◆ RECORDS SUPPLIED ◆
------------------------
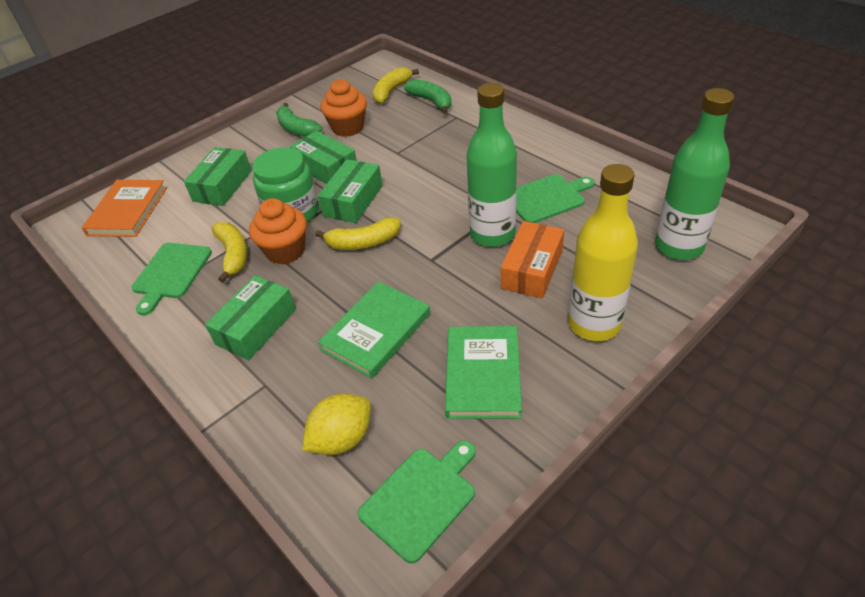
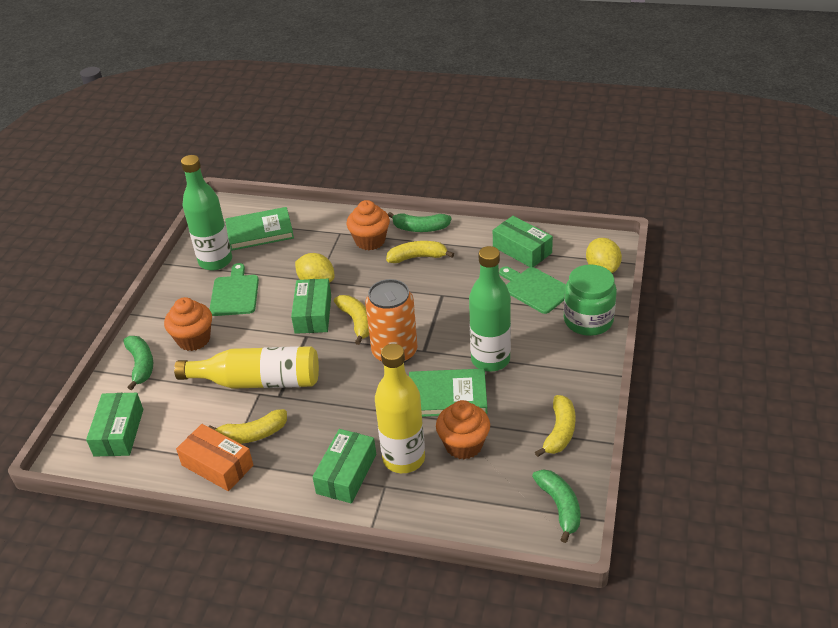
green banana: 2 -> 3
green cutting board: 3 -> 2
orange book: 1 -> 0
orange can: 0 -> 1
orange cupcake: 2 -> 3
yellow banana: 3 -> 4
yellow bottle: 1 -> 2
yellow lemon: 1 -> 2

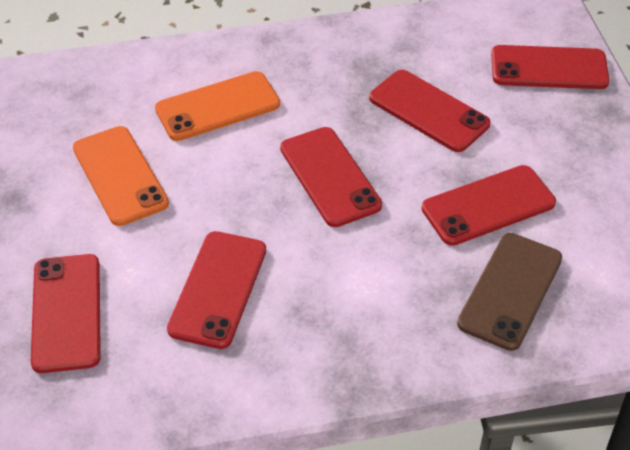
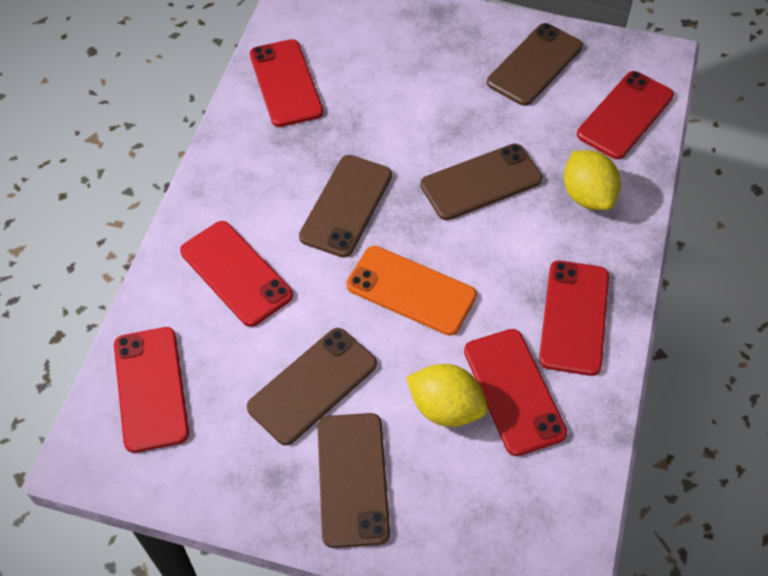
brown phone: 1 -> 5
orange phone: 2 -> 1
yellow lemon: 0 -> 2

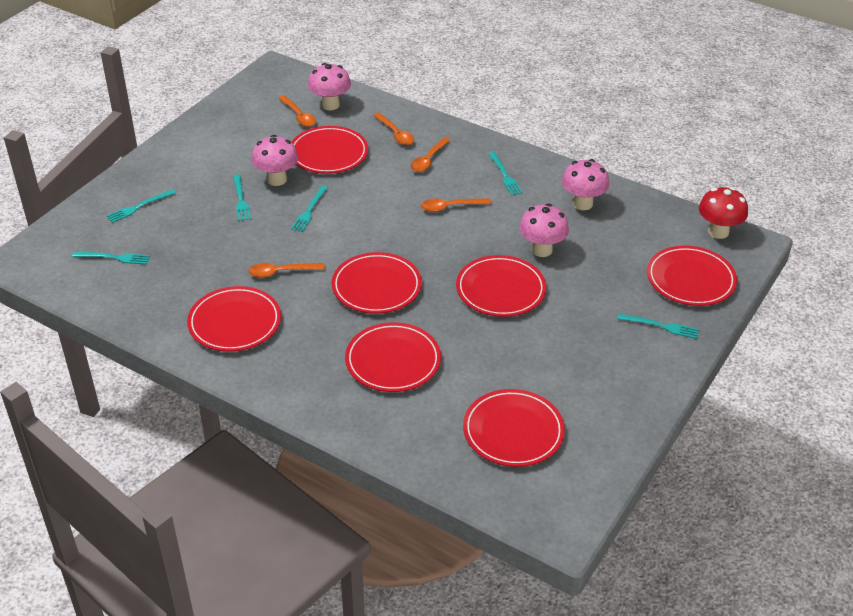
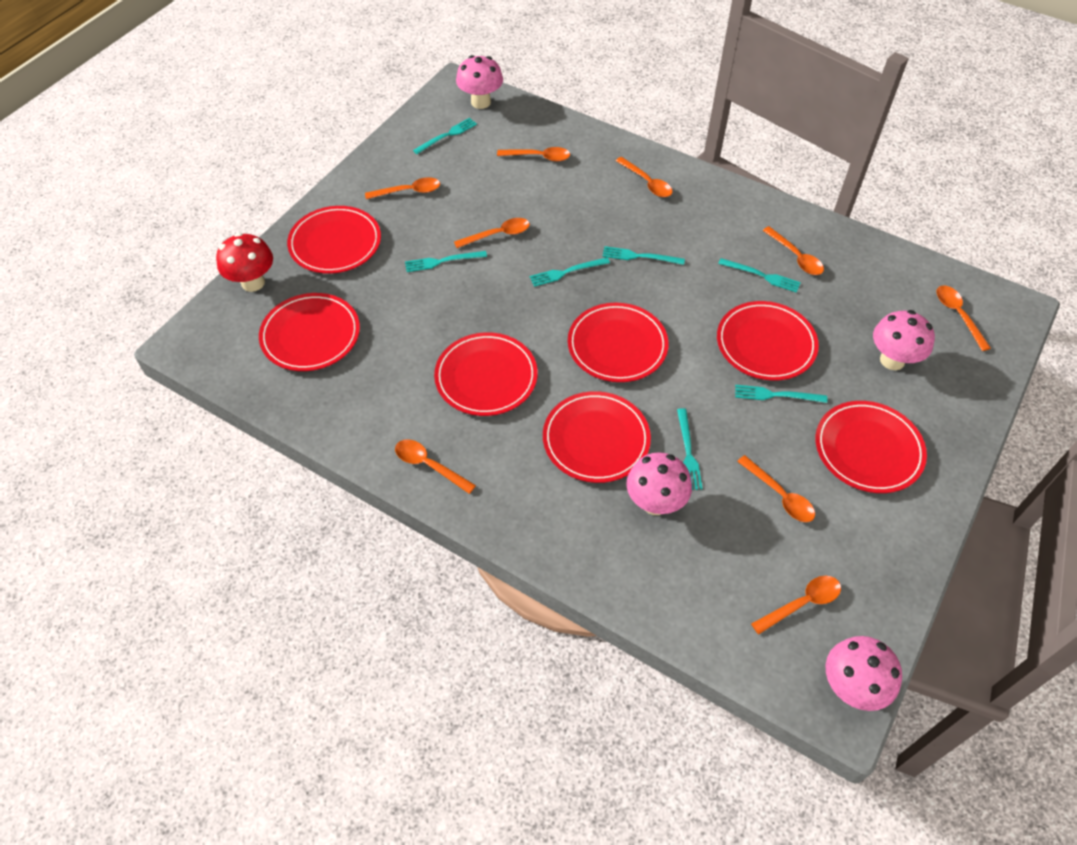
orange spoon: 5 -> 9
turquoise fork: 6 -> 7

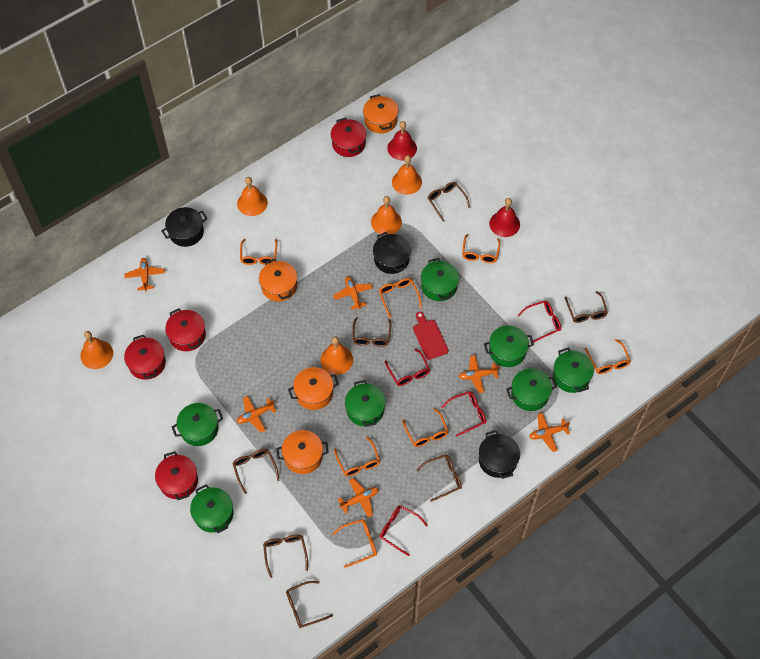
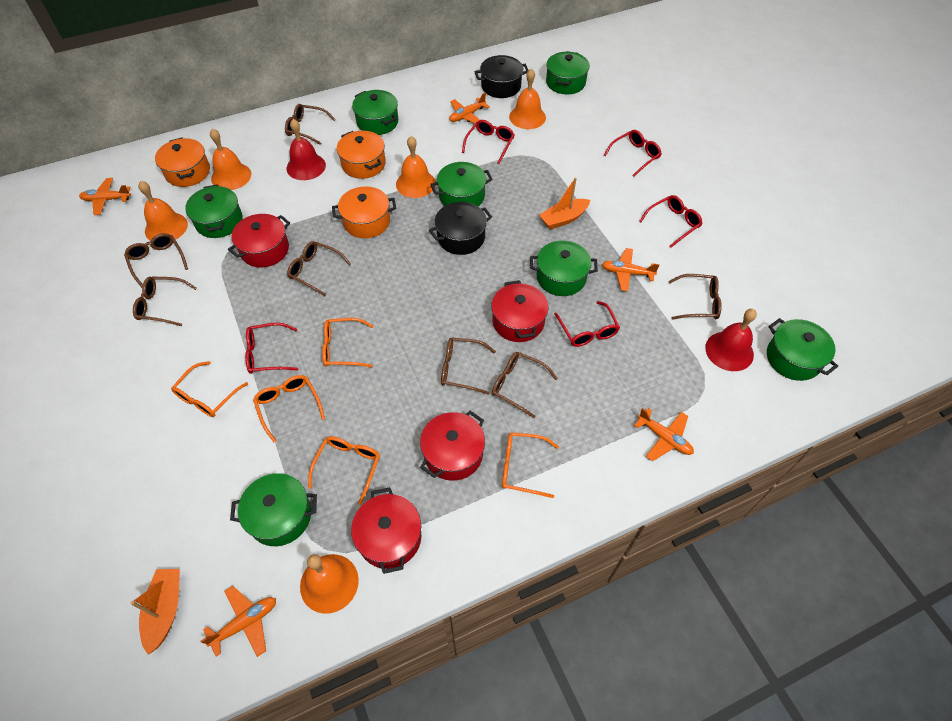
black pot: 3 -> 2
orange boat: 0 -> 2
orange glasses: 7 -> 5
orange plane: 6 -> 5
orange pot: 4 -> 3
red cutting board: 1 -> 0
red glasses: 4 -> 5

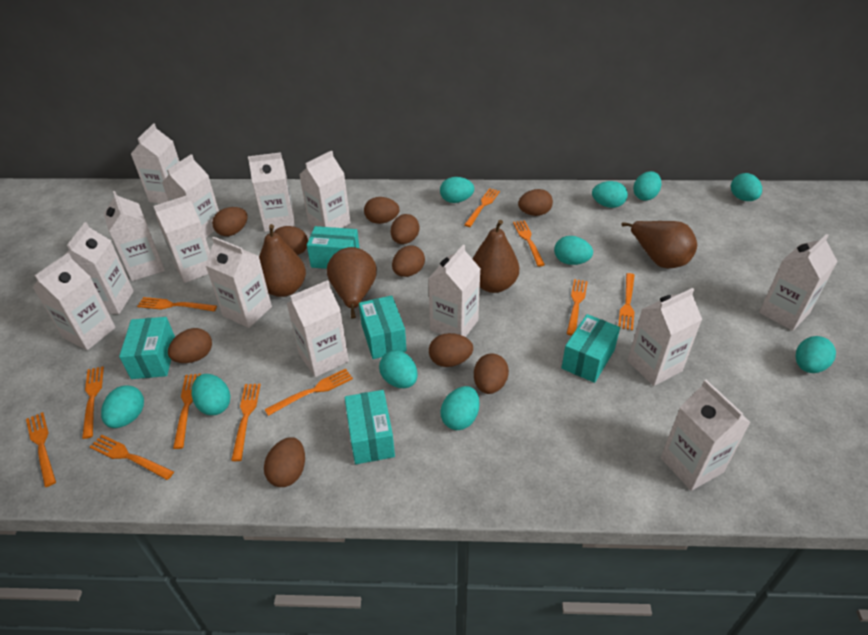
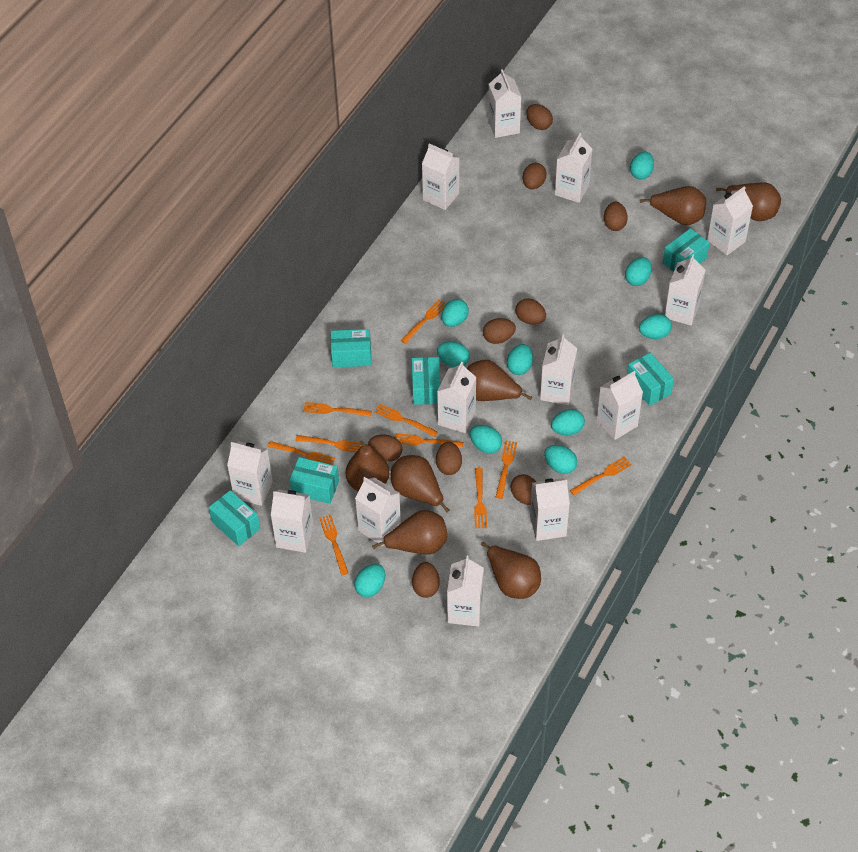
brown egg: 10 -> 9
brown pear: 4 -> 7
orange fork: 11 -> 10
turquoise box: 5 -> 6
white carton: 14 -> 13

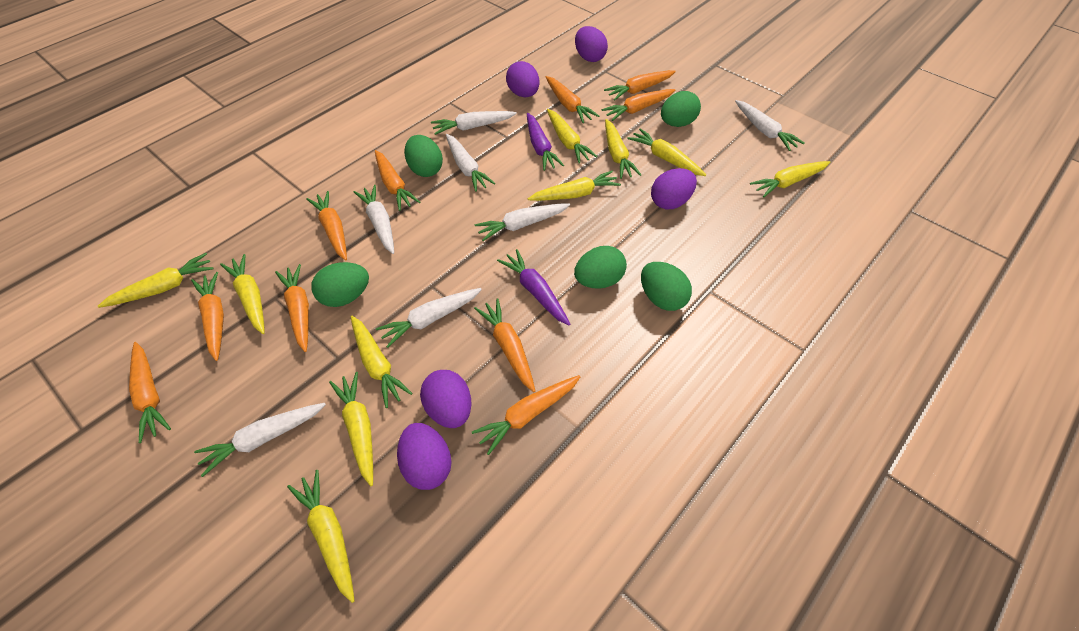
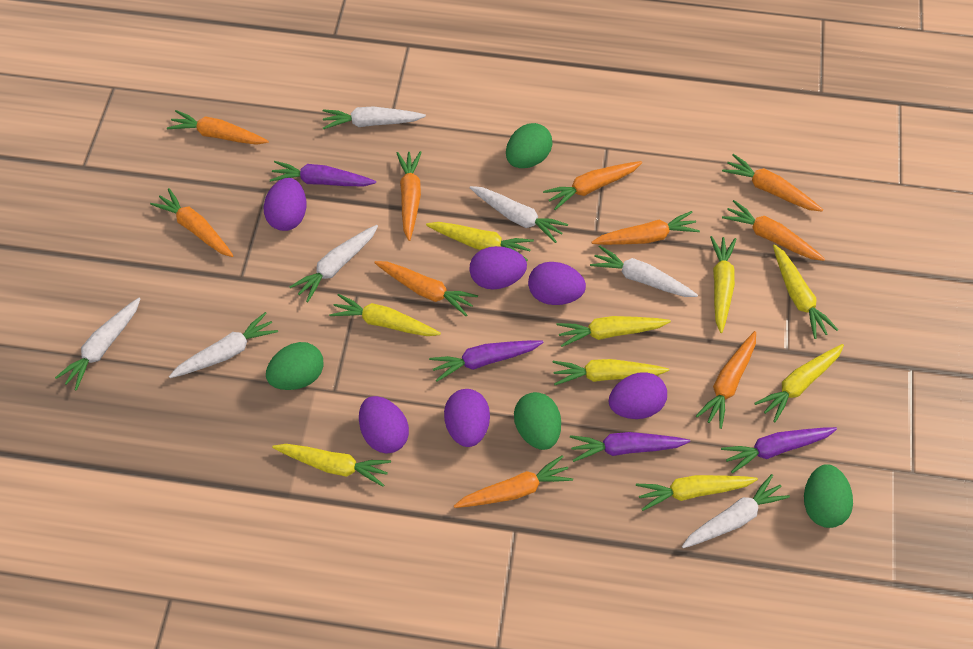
green egg: 5 -> 4
purple carrot: 2 -> 4
purple egg: 5 -> 6
yellow carrot: 10 -> 9

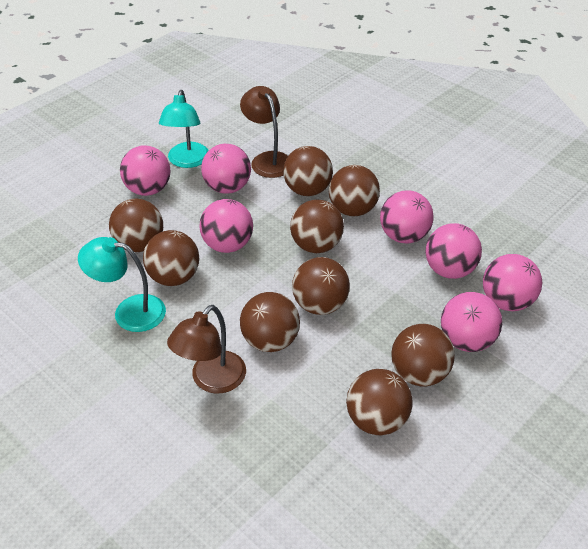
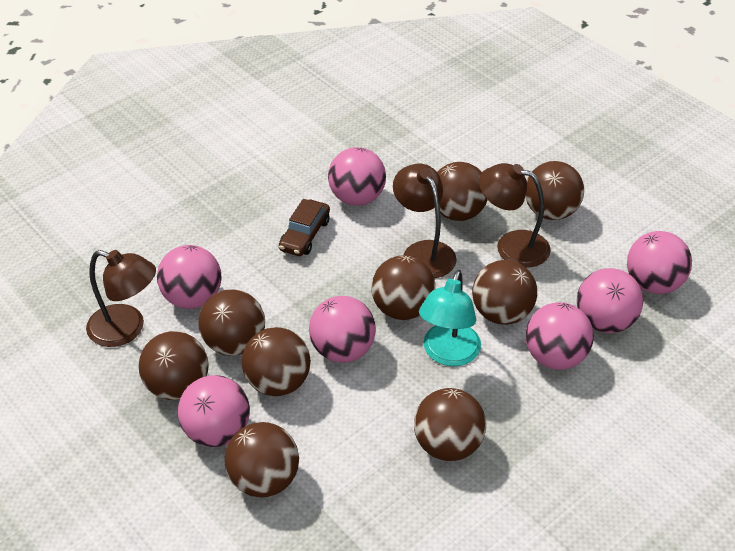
brown car: 0 -> 1
brown lamp: 2 -> 3
turquoise lamp: 2 -> 1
------------------------
◆ ACTION ITEM ◆
Extract, word for word, every line from the one containing "orange boat: 0 -> 2" to the end of the data above, both ends included, and leave out the pictures.

◆ COMPLETED EXERCISE ◆
orange boat: 0 -> 2
orange glasses: 7 -> 5
orange plane: 6 -> 5
orange pot: 4 -> 3
red cutting board: 1 -> 0
red glasses: 4 -> 5

brown egg: 10 -> 9
brown pear: 4 -> 7
orange fork: 11 -> 10
turquoise box: 5 -> 6
white carton: 14 -> 13

green egg: 5 -> 4
purple carrot: 2 -> 4
purple egg: 5 -> 6
yellow carrot: 10 -> 9

brown car: 0 -> 1
brown lamp: 2 -> 3
turquoise lamp: 2 -> 1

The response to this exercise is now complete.